[Stored entries]
== Segment start ==

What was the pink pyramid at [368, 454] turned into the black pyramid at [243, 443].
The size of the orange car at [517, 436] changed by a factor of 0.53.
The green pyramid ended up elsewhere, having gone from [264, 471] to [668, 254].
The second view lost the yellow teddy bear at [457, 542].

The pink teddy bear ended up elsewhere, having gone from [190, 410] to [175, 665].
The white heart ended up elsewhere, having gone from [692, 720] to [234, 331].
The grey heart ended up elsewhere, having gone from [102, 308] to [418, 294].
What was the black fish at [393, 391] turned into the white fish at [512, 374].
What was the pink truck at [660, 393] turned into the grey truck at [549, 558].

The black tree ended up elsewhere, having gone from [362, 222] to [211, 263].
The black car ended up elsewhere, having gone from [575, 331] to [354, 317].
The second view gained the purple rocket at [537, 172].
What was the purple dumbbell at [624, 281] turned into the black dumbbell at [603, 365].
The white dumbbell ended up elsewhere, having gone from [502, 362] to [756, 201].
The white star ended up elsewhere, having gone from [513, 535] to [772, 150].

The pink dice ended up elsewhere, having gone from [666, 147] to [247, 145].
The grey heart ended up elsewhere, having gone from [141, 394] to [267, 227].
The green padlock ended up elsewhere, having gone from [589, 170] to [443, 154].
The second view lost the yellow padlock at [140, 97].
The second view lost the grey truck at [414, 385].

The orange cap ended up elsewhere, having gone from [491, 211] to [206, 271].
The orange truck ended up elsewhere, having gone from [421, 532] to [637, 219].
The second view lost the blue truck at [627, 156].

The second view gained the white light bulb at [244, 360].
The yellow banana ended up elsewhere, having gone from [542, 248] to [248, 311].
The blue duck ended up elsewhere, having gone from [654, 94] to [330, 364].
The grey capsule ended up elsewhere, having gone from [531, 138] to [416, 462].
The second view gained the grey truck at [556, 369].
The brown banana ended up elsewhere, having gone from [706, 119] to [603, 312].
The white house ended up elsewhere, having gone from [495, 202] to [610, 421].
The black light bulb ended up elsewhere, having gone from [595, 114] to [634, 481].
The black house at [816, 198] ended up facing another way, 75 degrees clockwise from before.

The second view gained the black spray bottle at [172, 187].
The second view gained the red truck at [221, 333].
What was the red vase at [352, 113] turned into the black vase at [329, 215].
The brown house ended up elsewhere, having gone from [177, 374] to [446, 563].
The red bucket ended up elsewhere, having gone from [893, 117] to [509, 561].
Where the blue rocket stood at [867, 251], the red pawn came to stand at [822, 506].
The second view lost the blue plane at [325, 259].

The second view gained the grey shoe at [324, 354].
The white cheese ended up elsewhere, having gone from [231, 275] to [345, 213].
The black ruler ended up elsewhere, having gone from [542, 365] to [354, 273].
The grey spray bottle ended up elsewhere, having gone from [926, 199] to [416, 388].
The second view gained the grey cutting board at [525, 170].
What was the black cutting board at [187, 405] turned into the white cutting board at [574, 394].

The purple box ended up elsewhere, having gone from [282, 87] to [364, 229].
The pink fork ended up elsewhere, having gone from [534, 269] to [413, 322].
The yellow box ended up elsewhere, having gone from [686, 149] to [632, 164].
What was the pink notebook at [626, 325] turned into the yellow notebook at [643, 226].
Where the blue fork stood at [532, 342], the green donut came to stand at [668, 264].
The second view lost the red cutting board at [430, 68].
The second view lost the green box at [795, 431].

== Segment end ==

→ The task
All that is needed is the exact run of lines above from the line containing "The second view gained the white" through the line containing "The blue duck", both of them included.

→ Solution below
The second view gained the white light bulb at [244, 360].
The yellow banana ended up elsewhere, having gone from [542, 248] to [248, 311].
The blue duck ended up elsewhere, having gone from [654, 94] to [330, 364].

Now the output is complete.